:: YOUR ASSIGNMENT ::
Omit all pictures. Print the remaining lines exactly, from the start of the data through the line containing "pos1: [461, 346, 639, 470]".

(Object state comparisons)
————————
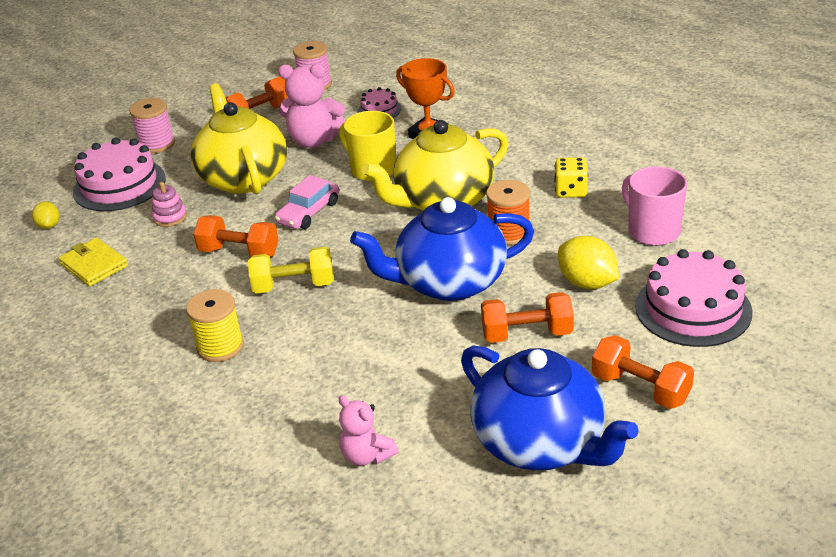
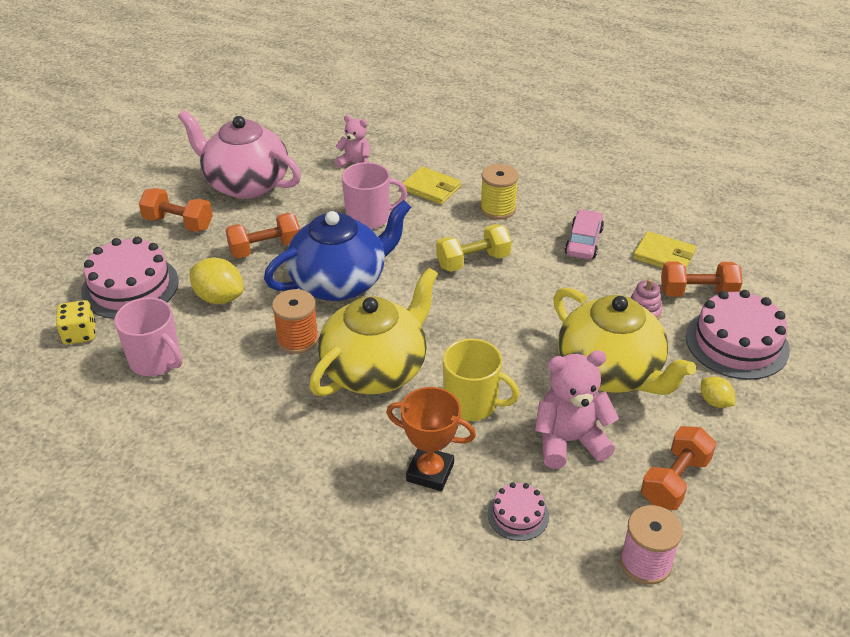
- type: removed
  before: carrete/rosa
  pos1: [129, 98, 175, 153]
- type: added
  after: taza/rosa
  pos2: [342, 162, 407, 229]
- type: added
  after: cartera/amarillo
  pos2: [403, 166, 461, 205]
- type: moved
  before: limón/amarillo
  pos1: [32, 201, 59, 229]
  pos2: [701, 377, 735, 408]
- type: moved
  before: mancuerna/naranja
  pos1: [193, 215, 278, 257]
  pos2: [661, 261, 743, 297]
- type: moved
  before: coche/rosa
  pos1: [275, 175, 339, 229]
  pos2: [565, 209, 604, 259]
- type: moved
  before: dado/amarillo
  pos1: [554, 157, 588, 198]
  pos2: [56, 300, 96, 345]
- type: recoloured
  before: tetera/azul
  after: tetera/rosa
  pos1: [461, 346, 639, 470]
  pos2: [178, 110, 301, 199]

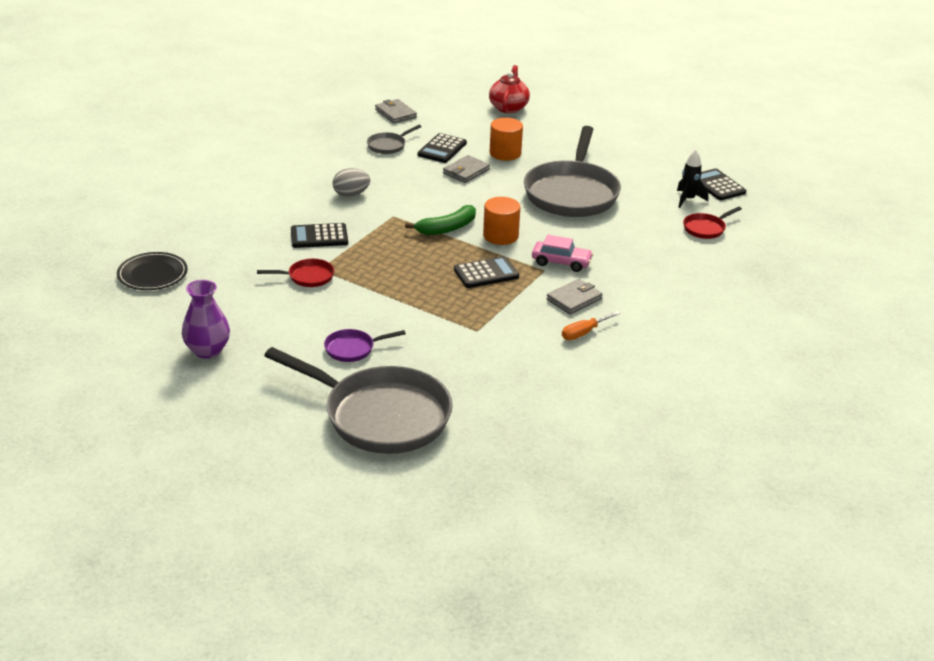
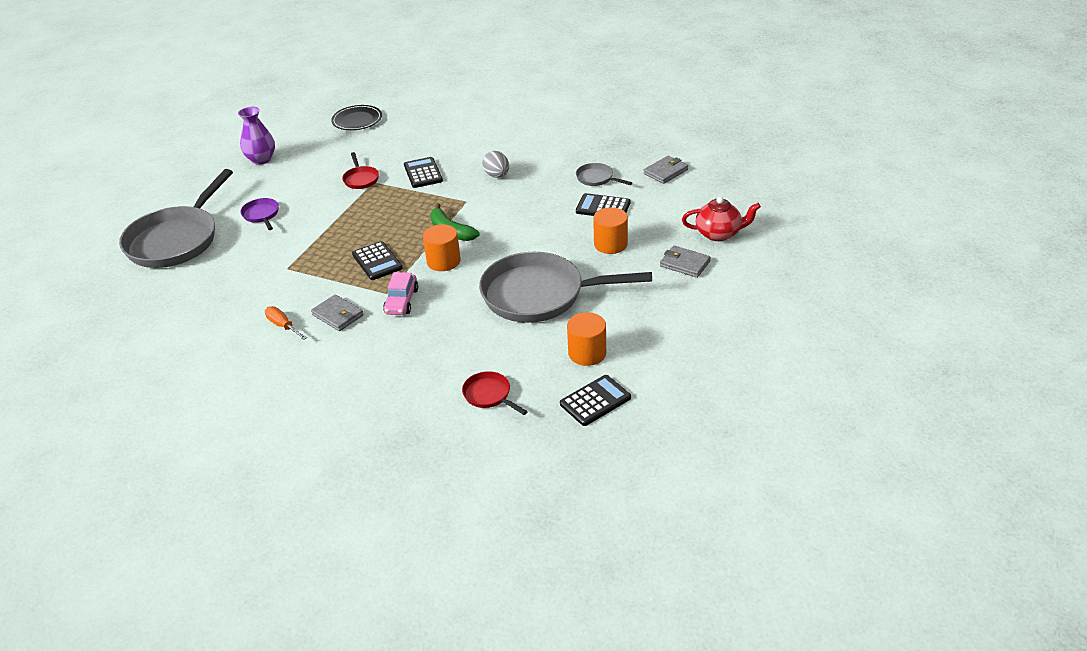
- type: removed
  before: cohete/negro
  pos1: [677, 149, 708, 208]
- type: added
  after: cilindro/naranja
  pos2: [567, 312, 606, 366]
- type: moved
  before: cartera/gris
  pos1: [443, 155, 490, 183]
  pos2: [660, 245, 711, 278]

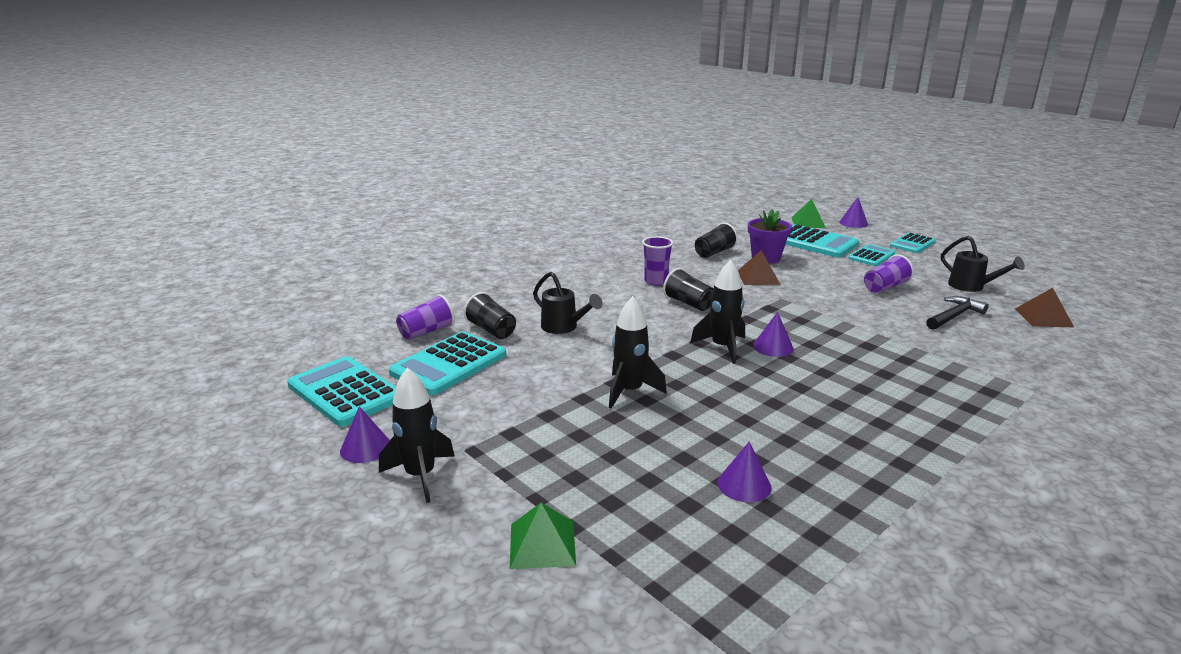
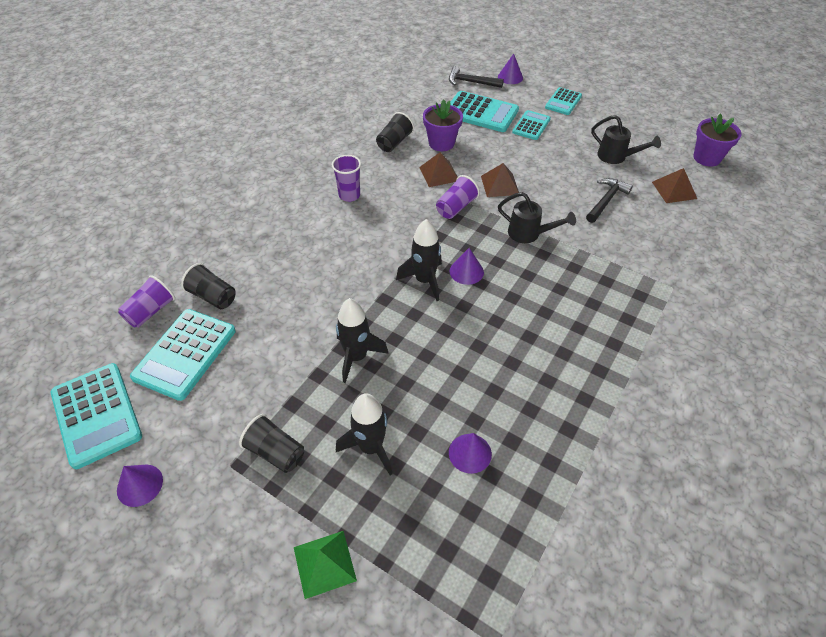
- type: added
  after: pirámide/marrón
  pos2: [481, 163, 519, 197]
- type: added
  after: maceta/morado
  pos2: [693, 114, 741, 167]
- type: moved
  before: cohete/negro
  pos1: [379, 368, 455, 503]
  pos2: [336, 393, 393, 475]
- type: moved
  before: regadera/negro
  pos1: [533, 272, 603, 334]
  pos2: [498, 192, 576, 243]
- type: moved
  before: vaso/negro
  pos1: [663, 268, 714, 311]
  pos2: [239, 414, 304, 473]
- type: moved
  before: vaso/morado
  pos1: [864, 254, 914, 293]
  pos2: [436, 175, 480, 219]
- type: replaced
  before: pirámide/verde
  after: martillo/negro
  pos1: [791, 199, 826, 228]
  pos2: [449, 66, 504, 88]
- type: turned
  before: calculadora/turquesa
  pos1: [287, 356, 396, 427]
  pos2: [51, 363, 142, 469]
  turn: -150

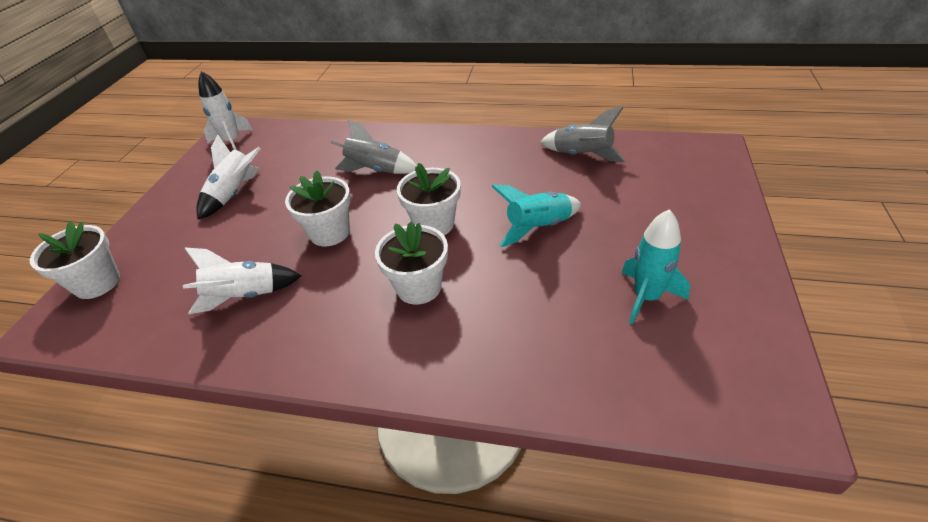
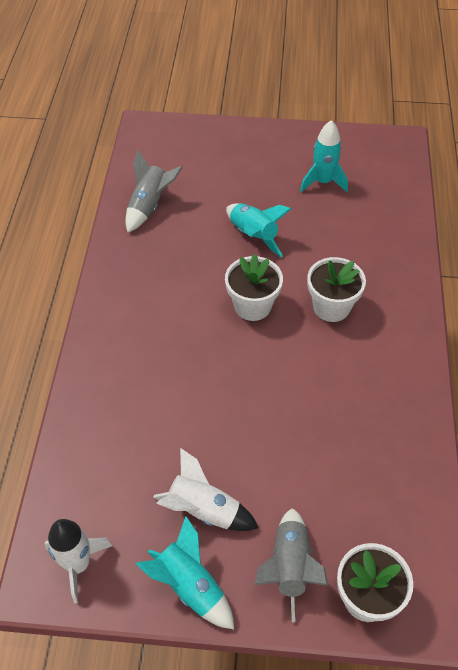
- type: removed
  before: cohete/blanco
  pos1: [183, 247, 301, 314]
- type: removed
  before: maceta/blanco
  pos1: [285, 170, 351, 246]
- type: added
  after: cohete/turquesa
  pos2: [136, 516, 234, 629]
- type: moved
  before: cohete/gris
  pos1: [331, 119, 417, 174]
  pos2: [254, 508, 328, 622]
————————
:: THE COMPLETED TASK ::
- type: removed
  before: carrete/rosa
  pos1: [129, 98, 175, 153]
- type: added
  after: taza/rosa
  pos2: [342, 162, 407, 229]
- type: added
  after: cartera/amarillo
  pos2: [403, 166, 461, 205]
- type: moved
  before: limón/amarillo
  pos1: [32, 201, 59, 229]
  pos2: [701, 377, 735, 408]
- type: moved
  before: mancuerna/naranja
  pos1: [193, 215, 278, 257]
  pos2: [661, 261, 743, 297]
- type: moved
  before: coche/rosa
  pos1: [275, 175, 339, 229]
  pos2: [565, 209, 604, 259]
- type: moved
  before: dado/amarillo
  pos1: [554, 157, 588, 198]
  pos2: [56, 300, 96, 345]
- type: recoloured
  before: tetera/azul
  after: tetera/rosa
  pos1: [461, 346, 639, 470]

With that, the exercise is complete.